▽
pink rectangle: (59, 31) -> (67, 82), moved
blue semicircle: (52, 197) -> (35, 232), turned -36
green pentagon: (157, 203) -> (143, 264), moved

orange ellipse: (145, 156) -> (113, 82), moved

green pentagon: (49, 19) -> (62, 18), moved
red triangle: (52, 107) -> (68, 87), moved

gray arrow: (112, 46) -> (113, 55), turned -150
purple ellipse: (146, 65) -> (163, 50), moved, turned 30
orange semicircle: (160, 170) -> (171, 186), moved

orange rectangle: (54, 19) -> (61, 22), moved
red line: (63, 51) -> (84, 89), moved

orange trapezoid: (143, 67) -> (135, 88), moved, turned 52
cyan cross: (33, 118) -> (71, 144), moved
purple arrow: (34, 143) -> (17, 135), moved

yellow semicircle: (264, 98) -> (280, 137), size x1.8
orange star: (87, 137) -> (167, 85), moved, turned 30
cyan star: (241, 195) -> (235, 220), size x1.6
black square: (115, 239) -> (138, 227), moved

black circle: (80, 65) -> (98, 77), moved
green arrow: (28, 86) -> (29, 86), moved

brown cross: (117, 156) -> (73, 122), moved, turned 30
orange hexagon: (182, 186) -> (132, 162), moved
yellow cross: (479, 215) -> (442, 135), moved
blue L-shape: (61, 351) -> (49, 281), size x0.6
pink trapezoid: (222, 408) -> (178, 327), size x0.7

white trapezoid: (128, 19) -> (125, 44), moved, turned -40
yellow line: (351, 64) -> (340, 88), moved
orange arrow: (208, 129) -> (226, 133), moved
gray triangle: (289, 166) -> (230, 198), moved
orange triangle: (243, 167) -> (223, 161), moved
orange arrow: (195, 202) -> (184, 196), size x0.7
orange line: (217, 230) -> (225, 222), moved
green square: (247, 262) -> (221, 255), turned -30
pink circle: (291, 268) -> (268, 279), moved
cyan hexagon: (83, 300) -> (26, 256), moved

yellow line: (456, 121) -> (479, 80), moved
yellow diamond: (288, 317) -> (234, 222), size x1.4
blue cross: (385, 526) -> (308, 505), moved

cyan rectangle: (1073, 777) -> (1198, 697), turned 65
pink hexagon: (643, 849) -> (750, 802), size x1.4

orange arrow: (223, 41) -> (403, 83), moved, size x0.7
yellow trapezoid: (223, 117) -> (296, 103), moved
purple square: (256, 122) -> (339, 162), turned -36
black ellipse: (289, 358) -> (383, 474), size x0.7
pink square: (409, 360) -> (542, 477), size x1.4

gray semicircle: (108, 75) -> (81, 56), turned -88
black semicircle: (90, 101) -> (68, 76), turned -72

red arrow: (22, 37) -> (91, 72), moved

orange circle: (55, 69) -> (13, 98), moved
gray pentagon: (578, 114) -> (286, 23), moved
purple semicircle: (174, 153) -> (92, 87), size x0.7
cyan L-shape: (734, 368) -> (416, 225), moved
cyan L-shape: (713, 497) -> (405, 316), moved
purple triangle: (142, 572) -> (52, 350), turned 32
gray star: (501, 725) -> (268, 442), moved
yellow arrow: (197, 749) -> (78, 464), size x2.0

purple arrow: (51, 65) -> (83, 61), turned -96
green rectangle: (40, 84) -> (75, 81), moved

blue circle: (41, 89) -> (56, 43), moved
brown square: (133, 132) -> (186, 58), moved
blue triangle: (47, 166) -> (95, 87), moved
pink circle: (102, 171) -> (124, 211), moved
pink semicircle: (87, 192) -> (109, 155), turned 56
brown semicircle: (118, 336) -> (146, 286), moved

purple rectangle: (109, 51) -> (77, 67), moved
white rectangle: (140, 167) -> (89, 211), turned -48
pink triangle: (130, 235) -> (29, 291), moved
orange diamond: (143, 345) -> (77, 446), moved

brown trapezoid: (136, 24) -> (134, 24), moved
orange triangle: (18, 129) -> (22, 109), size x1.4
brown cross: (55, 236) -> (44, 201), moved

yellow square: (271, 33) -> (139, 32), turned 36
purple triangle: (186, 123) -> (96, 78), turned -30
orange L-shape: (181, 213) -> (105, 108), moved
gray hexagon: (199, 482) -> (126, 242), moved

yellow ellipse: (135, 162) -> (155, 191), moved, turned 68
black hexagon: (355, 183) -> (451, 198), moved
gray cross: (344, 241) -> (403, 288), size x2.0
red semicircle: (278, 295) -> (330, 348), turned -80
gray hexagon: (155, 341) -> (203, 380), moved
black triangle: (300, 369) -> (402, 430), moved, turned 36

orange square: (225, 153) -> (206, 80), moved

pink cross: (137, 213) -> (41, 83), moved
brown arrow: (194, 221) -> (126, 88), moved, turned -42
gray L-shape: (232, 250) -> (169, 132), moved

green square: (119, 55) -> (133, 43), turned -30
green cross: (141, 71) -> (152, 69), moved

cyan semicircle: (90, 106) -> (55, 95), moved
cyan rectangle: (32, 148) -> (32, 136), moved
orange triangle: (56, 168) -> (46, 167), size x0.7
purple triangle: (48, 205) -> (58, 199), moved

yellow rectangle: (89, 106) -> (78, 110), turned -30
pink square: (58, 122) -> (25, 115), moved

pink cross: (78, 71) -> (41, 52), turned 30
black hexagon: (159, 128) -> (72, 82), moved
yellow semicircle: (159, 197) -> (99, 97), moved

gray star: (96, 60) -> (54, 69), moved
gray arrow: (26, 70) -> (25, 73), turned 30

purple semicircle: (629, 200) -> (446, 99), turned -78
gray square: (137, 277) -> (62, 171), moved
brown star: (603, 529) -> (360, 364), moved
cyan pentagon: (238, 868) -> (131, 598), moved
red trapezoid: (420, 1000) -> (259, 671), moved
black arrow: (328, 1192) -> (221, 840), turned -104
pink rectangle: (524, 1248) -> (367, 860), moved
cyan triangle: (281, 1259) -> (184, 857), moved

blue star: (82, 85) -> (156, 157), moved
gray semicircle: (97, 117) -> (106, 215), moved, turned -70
△
Output only the number of lines above holding "white".

2